■ Required work ■
From the records below, please repeat exactly the line that has "HALL1: A3144 -> KY-003", the line that has "RFID1 pin SS: GP2 -> GP10", and every line between them, and nothing else.

■ Listed entries ■
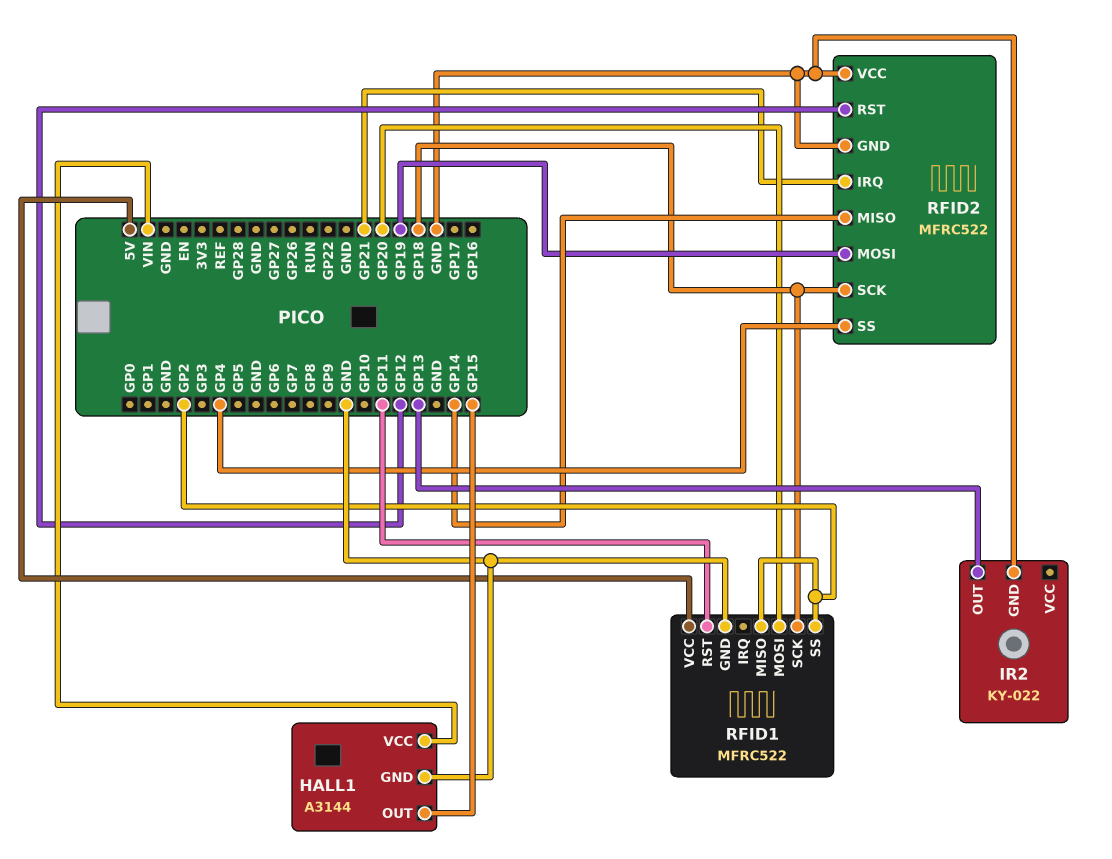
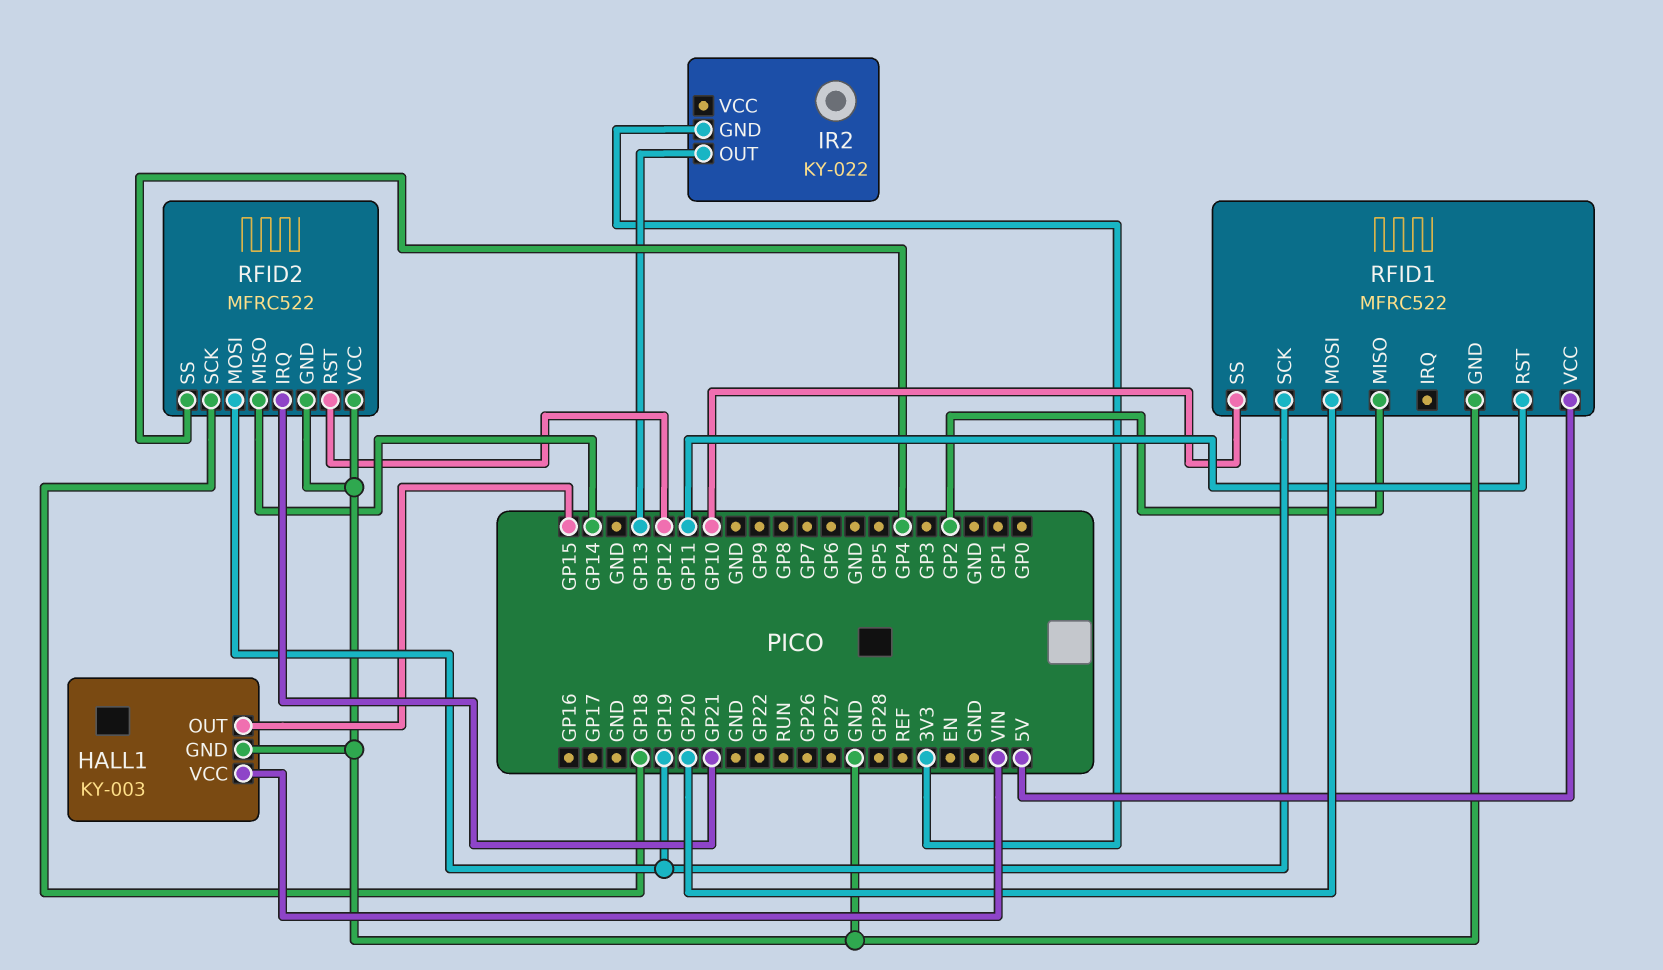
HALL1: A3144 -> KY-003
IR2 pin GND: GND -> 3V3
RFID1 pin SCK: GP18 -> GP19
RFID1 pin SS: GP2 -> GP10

--

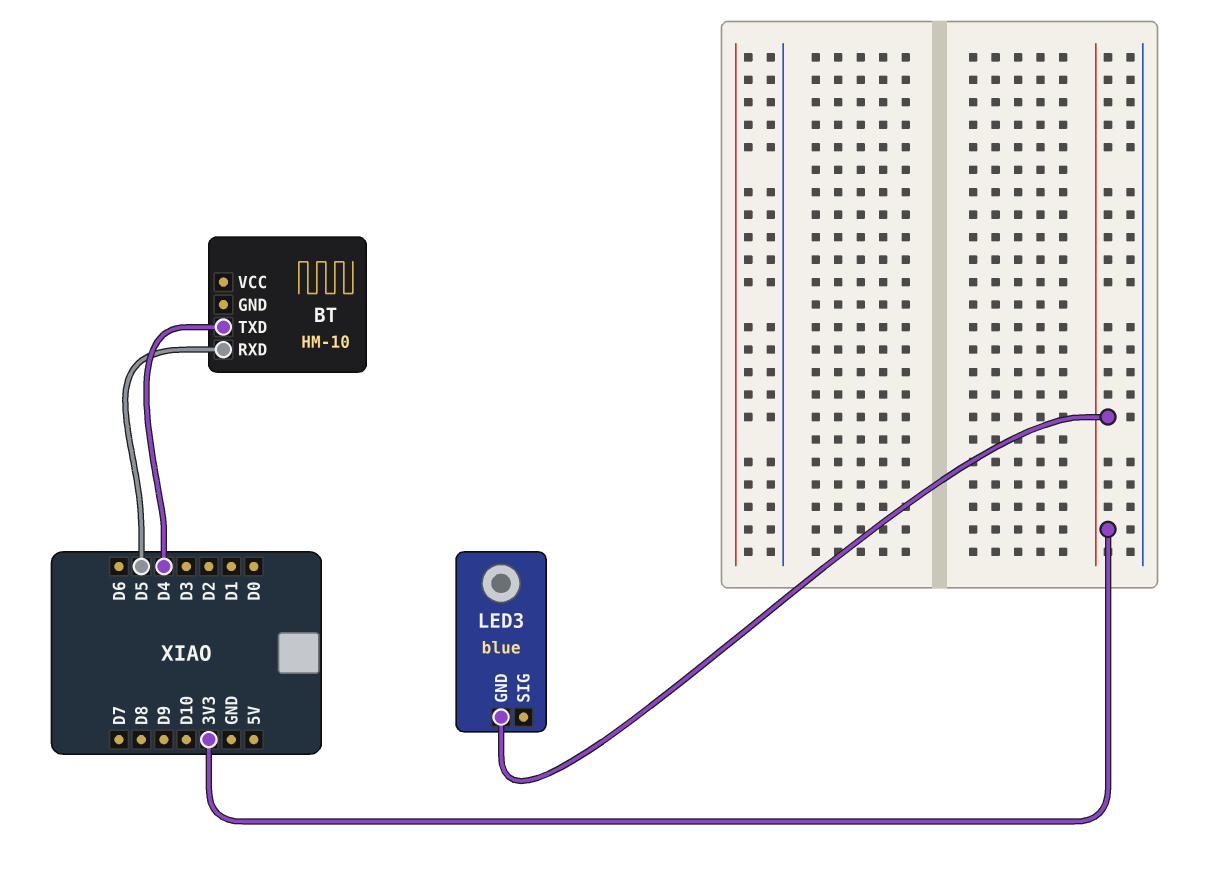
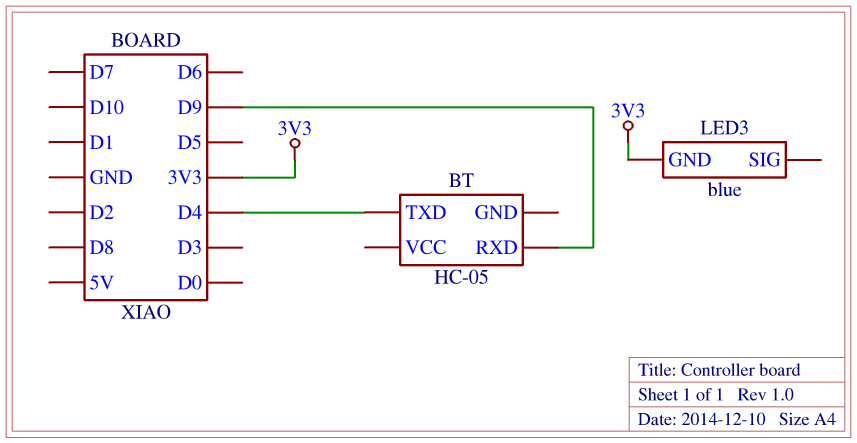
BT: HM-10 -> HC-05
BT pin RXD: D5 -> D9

■ Task output ■
HALL1: A3144 -> KY-003
IR2 pin GND: GND -> 3V3
RFID1 pin SCK: GP18 -> GP19
RFID1 pin SS: GP2 -> GP10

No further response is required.